(Beginning of DATA RECORDS)

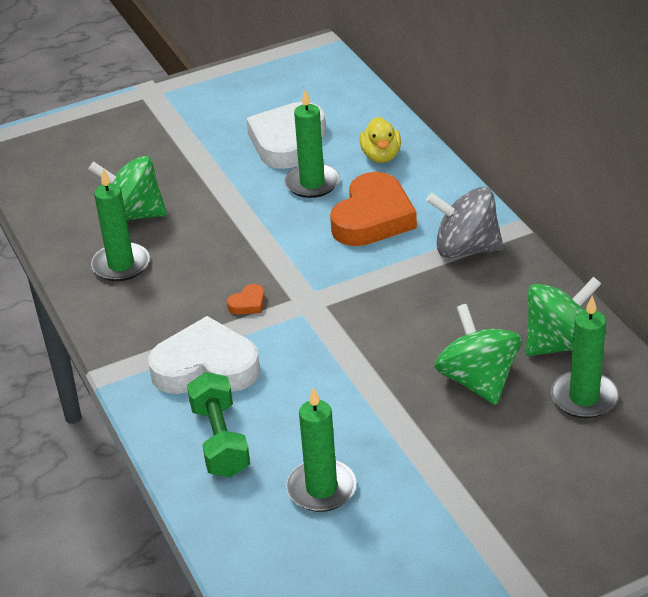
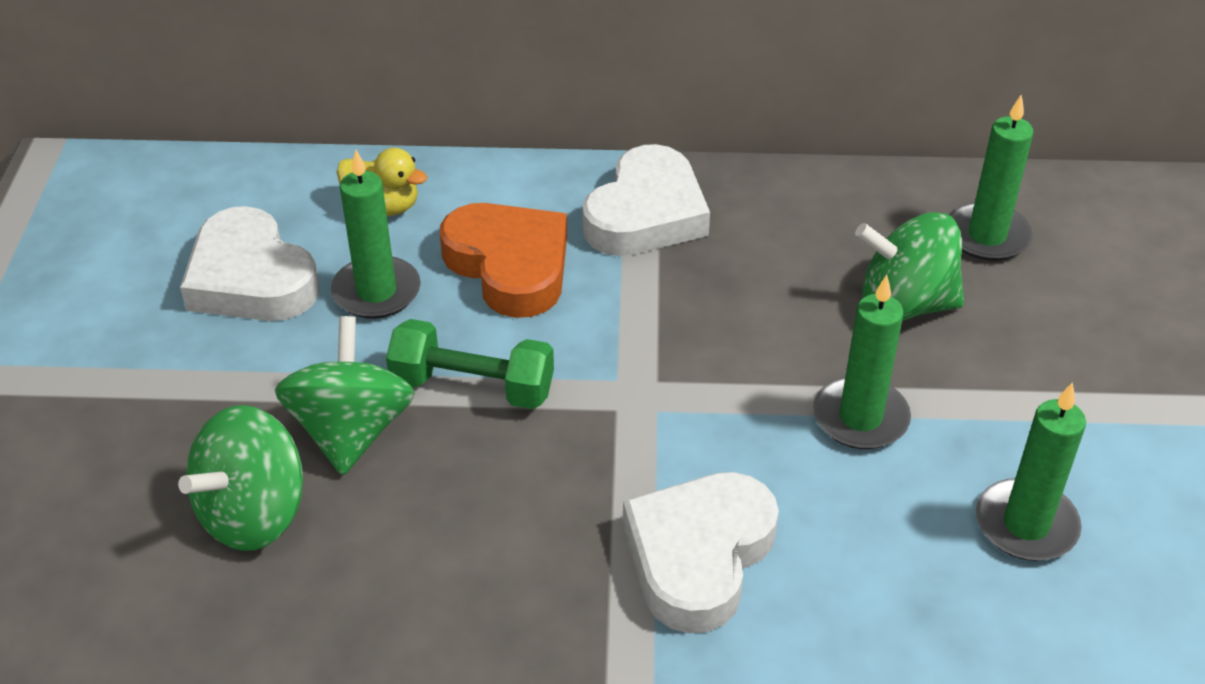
camera: 65 degrees left, 5 degrees up
(121, 265) = (371, 573): green candle -> green candle (860, 418)
(220, 440) = (870, 597): green dumbbell -> green dumbbell (472, 387)
(248, 303) = (590, 457): orange heart -> none
(465, 248) = (646, 214): grey spinning top -> white heart
(560, 344) = (882, 214): green spinning top -> green spinning top (351, 431)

(End of DATA RECORDS)

Retrieve every line above holding the word "spinning".

(465, 248) = (646, 214): grey spinning top -> white heart
(560, 344) = (882, 214): green spinning top -> green spinning top (351, 431)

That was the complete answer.